• _Assignment_:
The span to be transcribed begins with the line that contains "turquoise soap dispenser" and ends with the last line of the listing; copy it exactly and include nothing else.

• _Task inputs_:

------------------------------

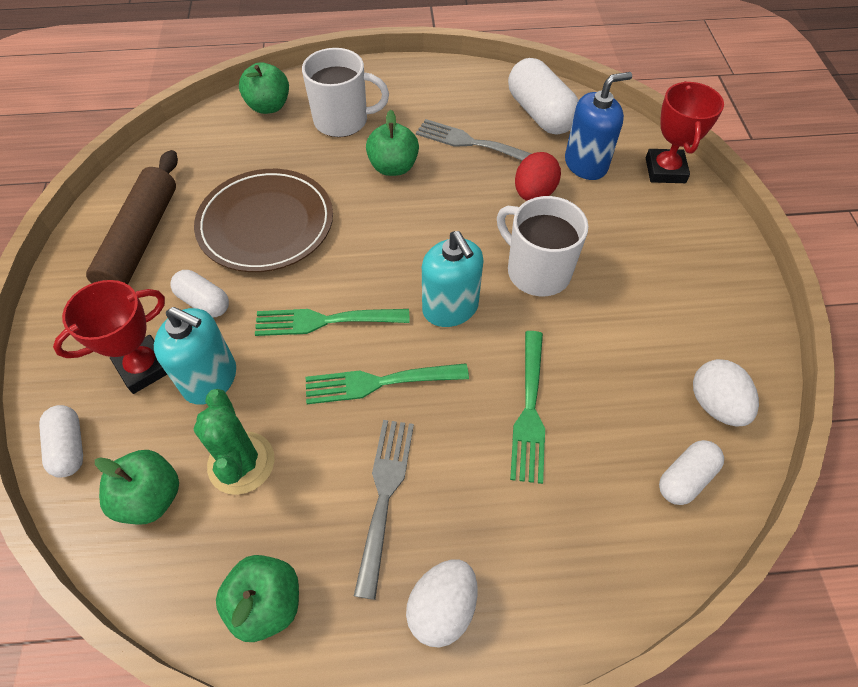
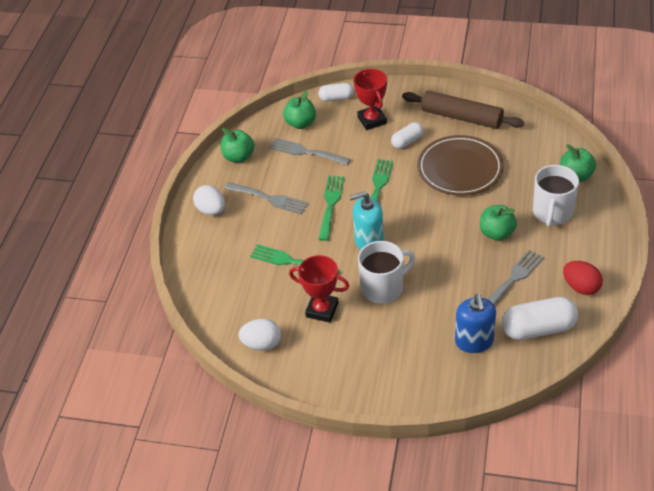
camera: 110 degrees right, 10 degrees down
turquoise soap dispenser [154,307,236,405] -> none
green cactus [194,389,275,495] -> grey fork [269,138,351,165]
red egg [515,152,561,201] -> red egg moved to [563,261,603,295]
red trophy [646,81,724,183] -> red trophy moved to [289,255,349,323]
white capsule [659,440,724,505] -> none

------------------------------

• _Exercise answer_:
turquoise soap dispenser [154,307,236,405] -> none
green cactus [194,389,275,495] -> grey fork [269,138,351,165]
red egg [515,152,561,201] -> red egg moved to [563,261,603,295]
red trophy [646,81,724,183] -> red trophy moved to [289,255,349,323]
white capsule [659,440,724,505] -> none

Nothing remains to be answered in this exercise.